Scene images with change listings:
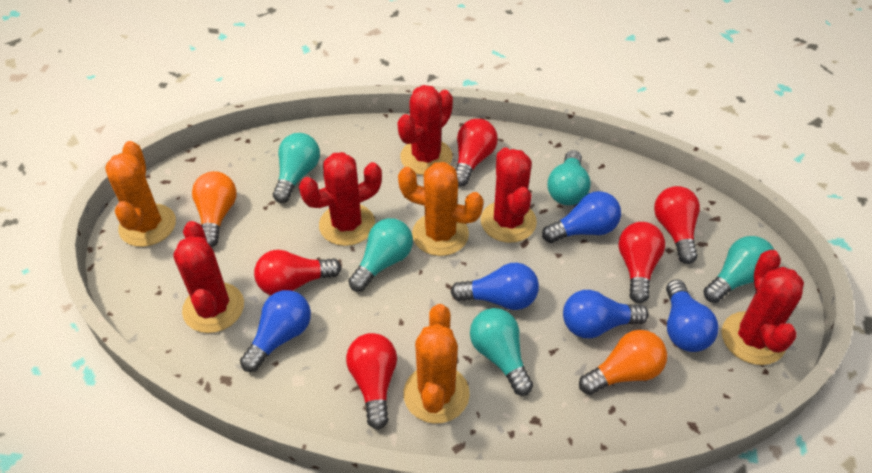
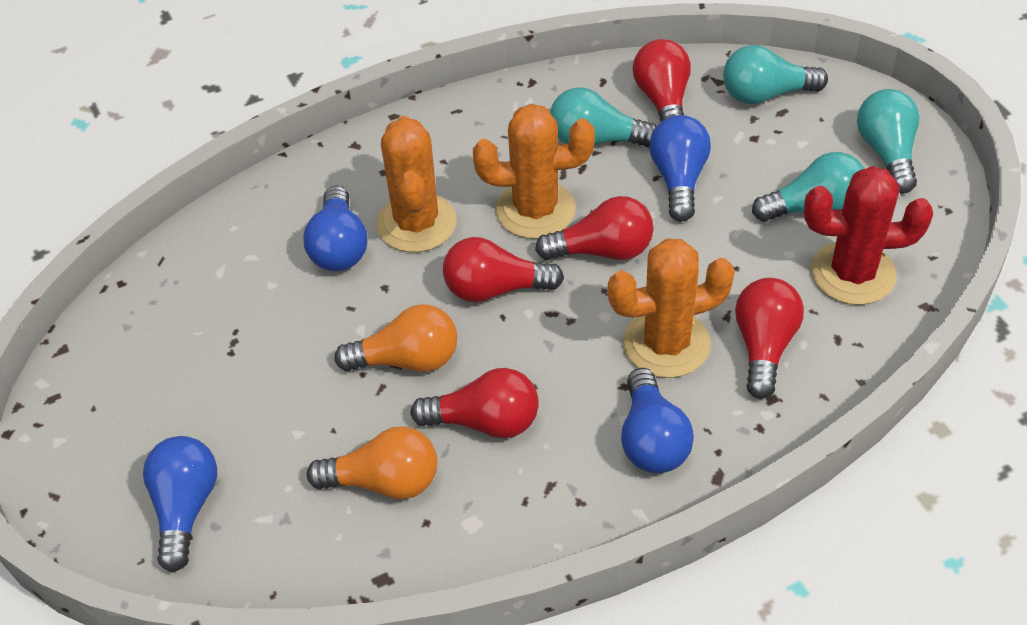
blue light bulb: 5 -> 4
red cactus: 5 -> 1
turquoise light bulb: 5 -> 4

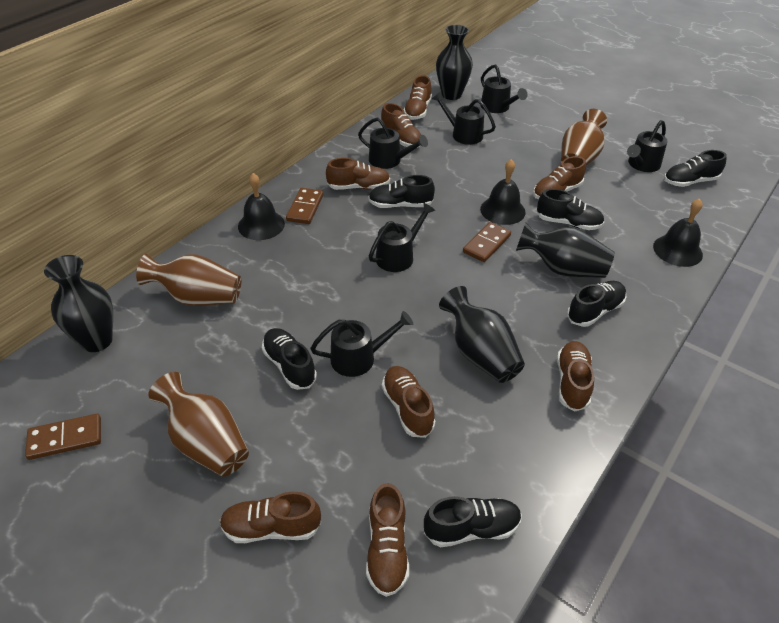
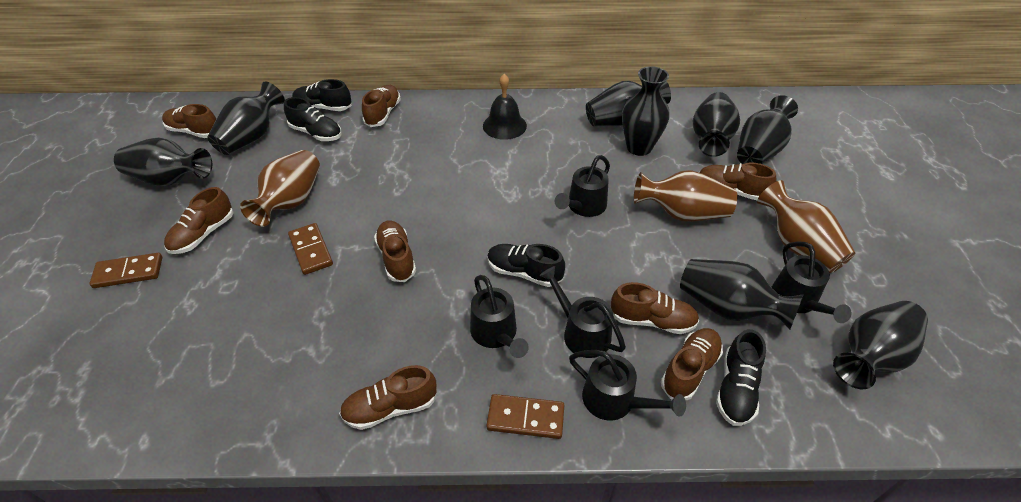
black bell: 3 -> 1
black shoe: 6 -> 4
black vase: 4 -> 8
black watering can: 6 -> 5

• _Assignment_: Search the entries for "light" and show every line that has it.

• _Answer for this exercise_:
blue light bulb: 5 -> 4
turquoise light bulb: 5 -> 4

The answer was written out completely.